+++ Provided data +++

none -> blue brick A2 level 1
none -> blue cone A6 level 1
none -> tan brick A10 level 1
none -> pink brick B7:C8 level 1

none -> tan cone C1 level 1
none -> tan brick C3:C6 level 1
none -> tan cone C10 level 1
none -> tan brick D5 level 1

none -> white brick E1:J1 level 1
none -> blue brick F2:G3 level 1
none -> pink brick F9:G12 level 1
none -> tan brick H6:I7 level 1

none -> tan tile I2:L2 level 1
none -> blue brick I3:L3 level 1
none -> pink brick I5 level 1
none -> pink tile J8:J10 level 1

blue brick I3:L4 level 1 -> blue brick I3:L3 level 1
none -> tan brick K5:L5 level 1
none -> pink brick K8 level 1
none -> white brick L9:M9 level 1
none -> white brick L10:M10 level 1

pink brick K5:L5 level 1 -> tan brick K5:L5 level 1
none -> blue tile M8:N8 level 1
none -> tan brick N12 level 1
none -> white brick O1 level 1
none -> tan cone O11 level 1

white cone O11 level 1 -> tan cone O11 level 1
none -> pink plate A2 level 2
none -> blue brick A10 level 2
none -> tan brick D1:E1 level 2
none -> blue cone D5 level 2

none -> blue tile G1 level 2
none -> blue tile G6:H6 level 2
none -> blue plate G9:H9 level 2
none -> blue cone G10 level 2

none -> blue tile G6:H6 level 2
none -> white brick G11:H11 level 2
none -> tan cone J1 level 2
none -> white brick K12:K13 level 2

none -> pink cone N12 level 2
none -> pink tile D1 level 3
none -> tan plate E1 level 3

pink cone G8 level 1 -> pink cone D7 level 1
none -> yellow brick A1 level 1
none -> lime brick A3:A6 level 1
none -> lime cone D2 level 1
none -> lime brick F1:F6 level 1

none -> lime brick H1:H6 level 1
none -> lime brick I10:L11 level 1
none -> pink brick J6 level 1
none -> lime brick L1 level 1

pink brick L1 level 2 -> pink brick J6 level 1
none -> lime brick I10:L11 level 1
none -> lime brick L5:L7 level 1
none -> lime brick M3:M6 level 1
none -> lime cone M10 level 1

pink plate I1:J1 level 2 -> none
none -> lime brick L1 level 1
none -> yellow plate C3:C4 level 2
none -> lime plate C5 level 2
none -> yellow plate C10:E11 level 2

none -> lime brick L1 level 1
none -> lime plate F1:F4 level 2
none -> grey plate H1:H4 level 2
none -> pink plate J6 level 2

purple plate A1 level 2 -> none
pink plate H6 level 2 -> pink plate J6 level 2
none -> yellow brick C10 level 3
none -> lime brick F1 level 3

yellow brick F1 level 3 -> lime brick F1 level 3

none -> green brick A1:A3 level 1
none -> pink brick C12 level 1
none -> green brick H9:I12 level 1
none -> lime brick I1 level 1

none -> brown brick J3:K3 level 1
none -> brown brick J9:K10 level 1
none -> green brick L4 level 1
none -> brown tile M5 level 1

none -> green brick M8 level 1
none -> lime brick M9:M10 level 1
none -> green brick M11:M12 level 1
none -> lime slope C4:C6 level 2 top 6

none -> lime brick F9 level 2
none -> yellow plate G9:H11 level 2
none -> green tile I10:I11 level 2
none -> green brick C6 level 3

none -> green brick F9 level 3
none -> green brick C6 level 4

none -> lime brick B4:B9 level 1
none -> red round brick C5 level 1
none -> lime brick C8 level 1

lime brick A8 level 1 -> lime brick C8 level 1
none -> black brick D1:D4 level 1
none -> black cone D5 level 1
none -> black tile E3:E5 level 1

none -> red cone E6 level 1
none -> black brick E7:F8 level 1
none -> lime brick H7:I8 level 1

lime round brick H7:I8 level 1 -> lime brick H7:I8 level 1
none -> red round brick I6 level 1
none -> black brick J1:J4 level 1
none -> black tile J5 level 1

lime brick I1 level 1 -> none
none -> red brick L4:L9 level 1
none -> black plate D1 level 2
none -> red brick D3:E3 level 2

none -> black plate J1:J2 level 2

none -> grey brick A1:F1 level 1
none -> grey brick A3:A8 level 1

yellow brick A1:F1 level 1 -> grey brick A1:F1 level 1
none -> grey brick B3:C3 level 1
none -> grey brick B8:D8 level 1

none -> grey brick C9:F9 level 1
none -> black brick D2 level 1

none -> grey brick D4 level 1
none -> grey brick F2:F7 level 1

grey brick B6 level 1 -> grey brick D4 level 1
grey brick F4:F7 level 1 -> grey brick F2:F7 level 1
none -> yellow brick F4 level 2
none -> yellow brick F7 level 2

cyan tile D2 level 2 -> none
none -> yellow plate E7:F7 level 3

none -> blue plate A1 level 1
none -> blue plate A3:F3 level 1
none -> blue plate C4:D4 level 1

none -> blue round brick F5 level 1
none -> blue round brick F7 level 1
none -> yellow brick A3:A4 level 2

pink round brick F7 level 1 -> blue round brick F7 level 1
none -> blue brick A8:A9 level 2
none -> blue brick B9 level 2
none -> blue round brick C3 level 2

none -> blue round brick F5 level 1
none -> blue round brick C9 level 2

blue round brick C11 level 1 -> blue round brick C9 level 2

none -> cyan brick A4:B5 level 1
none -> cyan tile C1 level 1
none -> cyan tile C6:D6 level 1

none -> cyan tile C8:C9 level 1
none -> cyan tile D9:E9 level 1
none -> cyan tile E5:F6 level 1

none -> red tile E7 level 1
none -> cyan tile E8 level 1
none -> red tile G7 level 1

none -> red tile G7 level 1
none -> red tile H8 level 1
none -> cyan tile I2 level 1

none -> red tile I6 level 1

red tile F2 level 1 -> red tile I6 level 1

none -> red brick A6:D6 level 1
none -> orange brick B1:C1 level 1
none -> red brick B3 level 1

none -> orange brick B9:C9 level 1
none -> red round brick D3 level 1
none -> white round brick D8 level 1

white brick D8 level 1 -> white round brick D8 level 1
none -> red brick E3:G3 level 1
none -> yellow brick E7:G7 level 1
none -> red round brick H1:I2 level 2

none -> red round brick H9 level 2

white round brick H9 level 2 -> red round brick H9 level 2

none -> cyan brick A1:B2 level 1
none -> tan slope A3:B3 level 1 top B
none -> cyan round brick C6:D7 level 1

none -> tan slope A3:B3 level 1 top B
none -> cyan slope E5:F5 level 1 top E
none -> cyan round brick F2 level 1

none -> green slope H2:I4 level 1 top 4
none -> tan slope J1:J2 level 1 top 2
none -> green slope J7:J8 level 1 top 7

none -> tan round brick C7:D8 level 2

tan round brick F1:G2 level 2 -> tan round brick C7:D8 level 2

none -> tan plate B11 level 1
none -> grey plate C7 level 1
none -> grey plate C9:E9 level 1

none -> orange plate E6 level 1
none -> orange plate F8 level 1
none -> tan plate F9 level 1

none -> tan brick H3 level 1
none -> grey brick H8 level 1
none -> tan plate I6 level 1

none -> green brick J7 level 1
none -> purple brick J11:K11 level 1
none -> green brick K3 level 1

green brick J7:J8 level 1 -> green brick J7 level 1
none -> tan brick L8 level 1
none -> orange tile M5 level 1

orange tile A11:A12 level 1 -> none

+++

The first line of the records begins the span, and the line containing "none -> white brick O1 level 1" ends it. Reproduce that span exactly, both ends included.

• **Solution for this task**:
none -> blue brick A2 level 1
none -> blue cone A6 level 1
none -> tan brick A10 level 1
none -> pink brick B7:C8 level 1

none -> tan cone C1 level 1
none -> tan brick C3:C6 level 1
none -> tan cone C10 level 1
none -> tan brick D5 level 1

none -> white brick E1:J1 level 1
none -> blue brick F2:G3 level 1
none -> pink brick F9:G12 level 1
none -> tan brick H6:I7 level 1

none -> tan tile I2:L2 level 1
none -> blue brick I3:L3 level 1
none -> pink brick I5 level 1
none -> pink tile J8:J10 level 1

blue brick I3:L4 level 1 -> blue brick I3:L3 level 1
none -> tan brick K5:L5 level 1
none -> pink brick K8 level 1
none -> white brick L9:M9 level 1
none -> white brick L10:M10 level 1

pink brick K5:L5 level 1 -> tan brick K5:L5 level 1
none -> blue tile M8:N8 level 1
none -> tan brick N12 level 1
none -> white brick O1 level 1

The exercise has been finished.